WHAT NEEDS TO BE DONE -
Please reproduce the entries below exactly from the line holding "(440, 342) = (322, 349): blue" through the last line, both included, and omit any pictures.

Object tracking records

- - - -

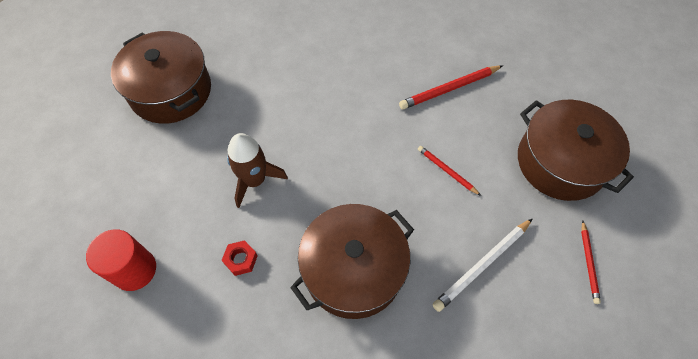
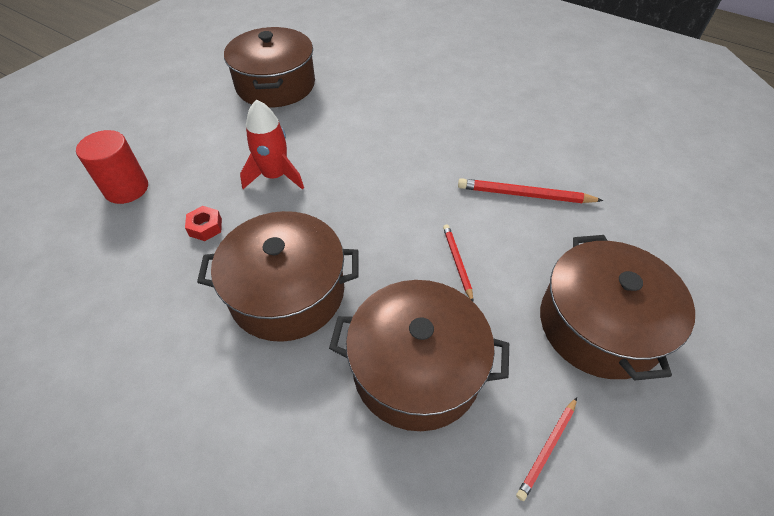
camera: 35 degrees right, 10 degrees down
(255, 180) = (275, 176): brown rocket -> red rocket
(482, 265) = (416, 369): white pencil -> brown pot

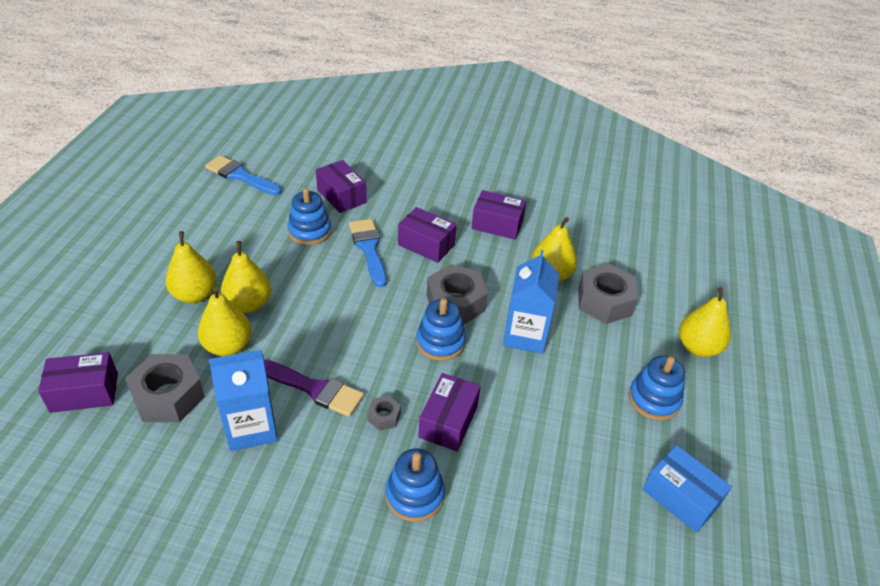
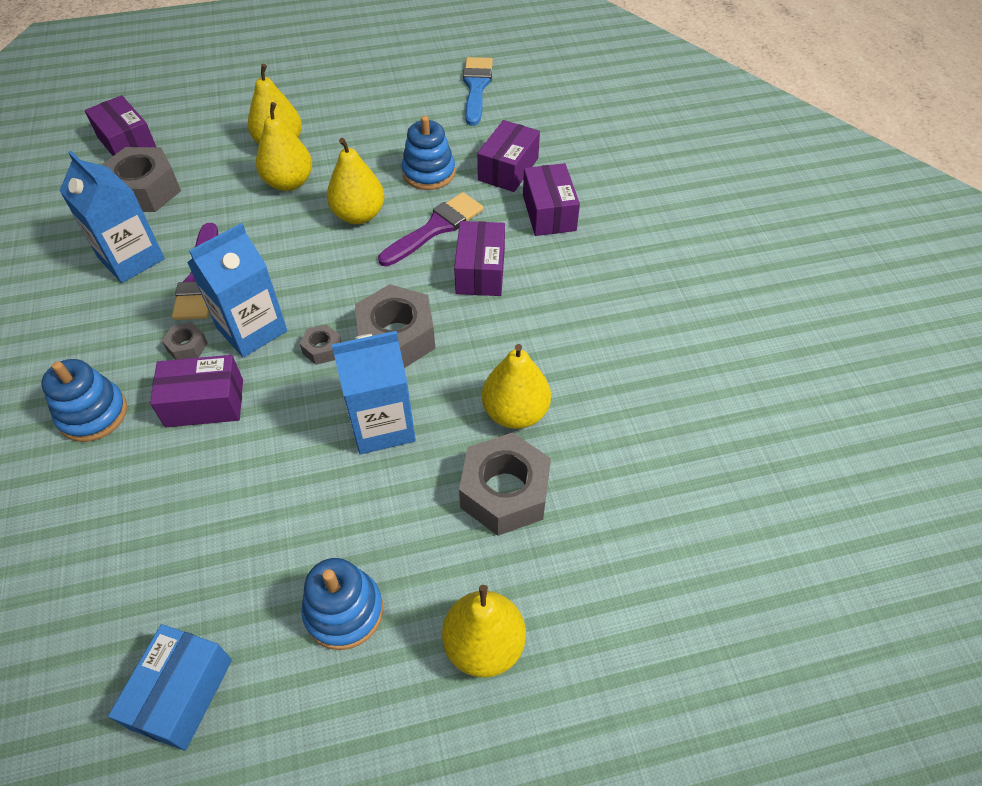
camera: 65 degrees right, 10 degrees up
(228, 346) = (225, 196): yellow pear -> yellow pear (359, 215)
(369, 249) = (435, 228): blue brush -> purple brush
(393, 374) = (252, 329): none -> blue carton
(440, 342) = (322, 349): blue stacking toy -> grey nut
(497, 225) = (574, 321): purple box -> purple box (549, 213)

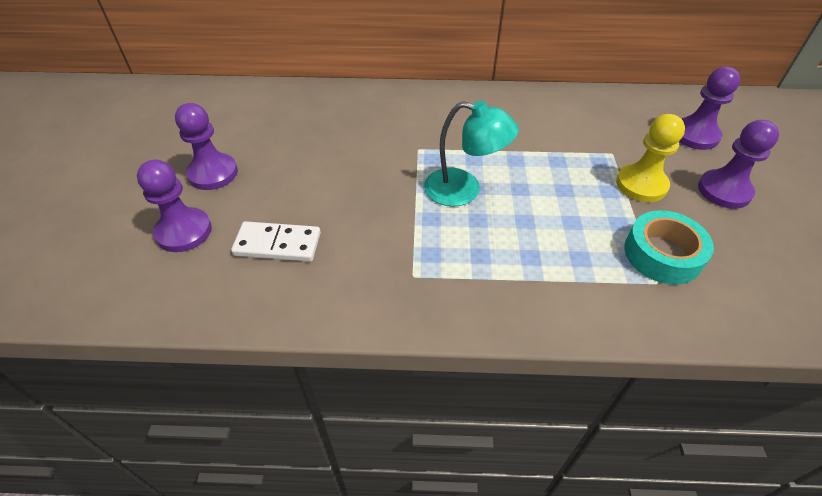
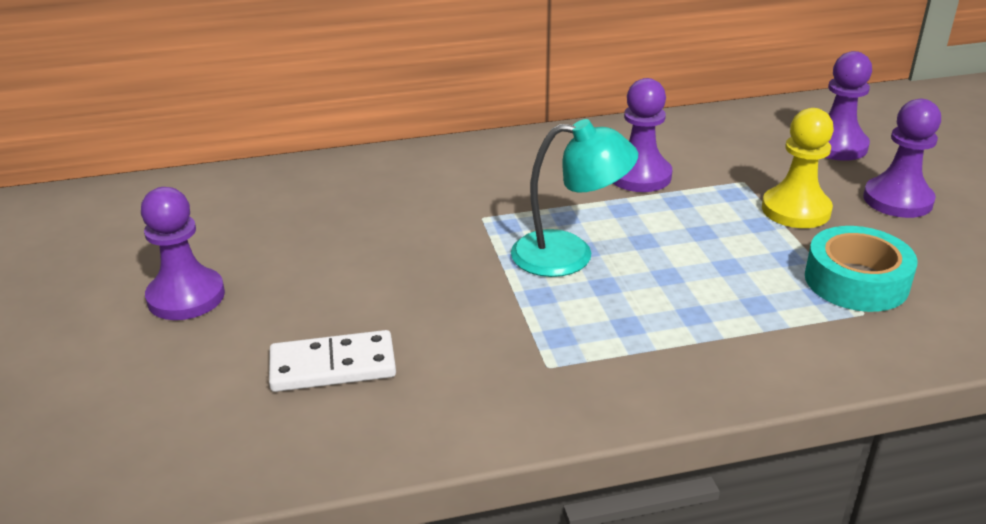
camera: 15 degrees left, 15 degrees down
(184, 231) = (177, 377): purple pawn -> purple pawn (639, 176)

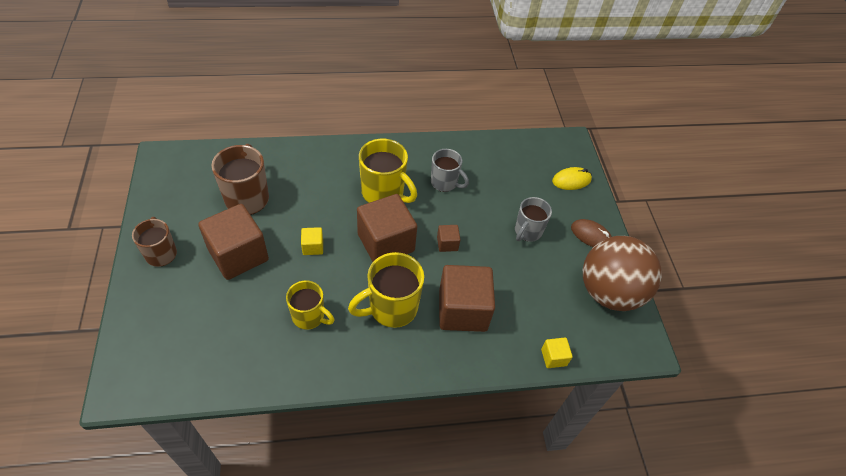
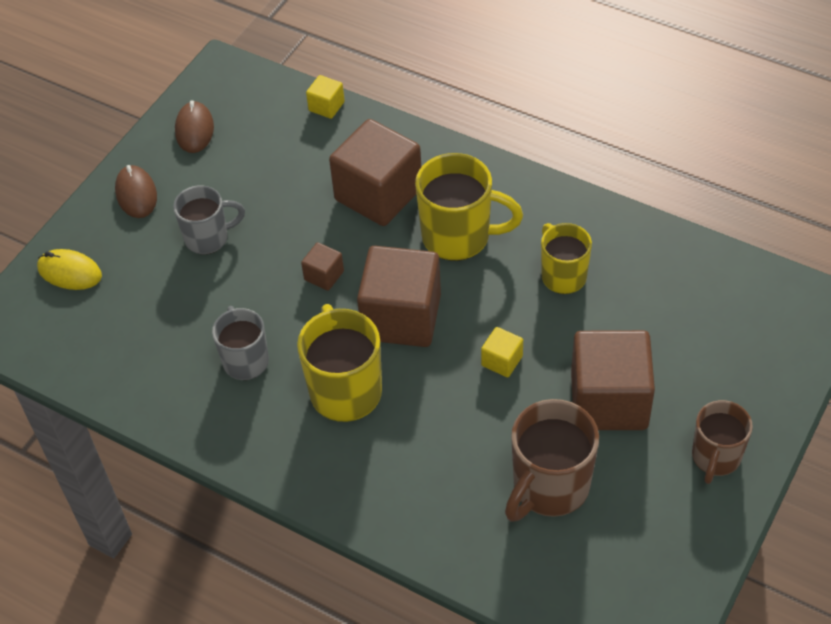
camera: 135 degrees left, 0 degrees up
(609, 292) = (194, 130): brown ball -> brown mouse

- - - -

OUTPUT BELOW -
(440, 342) = (322, 349): blue stacking toy -> grey nut
(497, 225) = (574, 321): purple box -> purple box (549, 213)

camera: 15 degrees left, 15 degrees down
(184, 231) = (177, 377): purple pawn -> purple pawn (639, 176)

camera: 135 degrees left, 0 degrees up
(609, 292) = (194, 130): brown ball -> brown mouse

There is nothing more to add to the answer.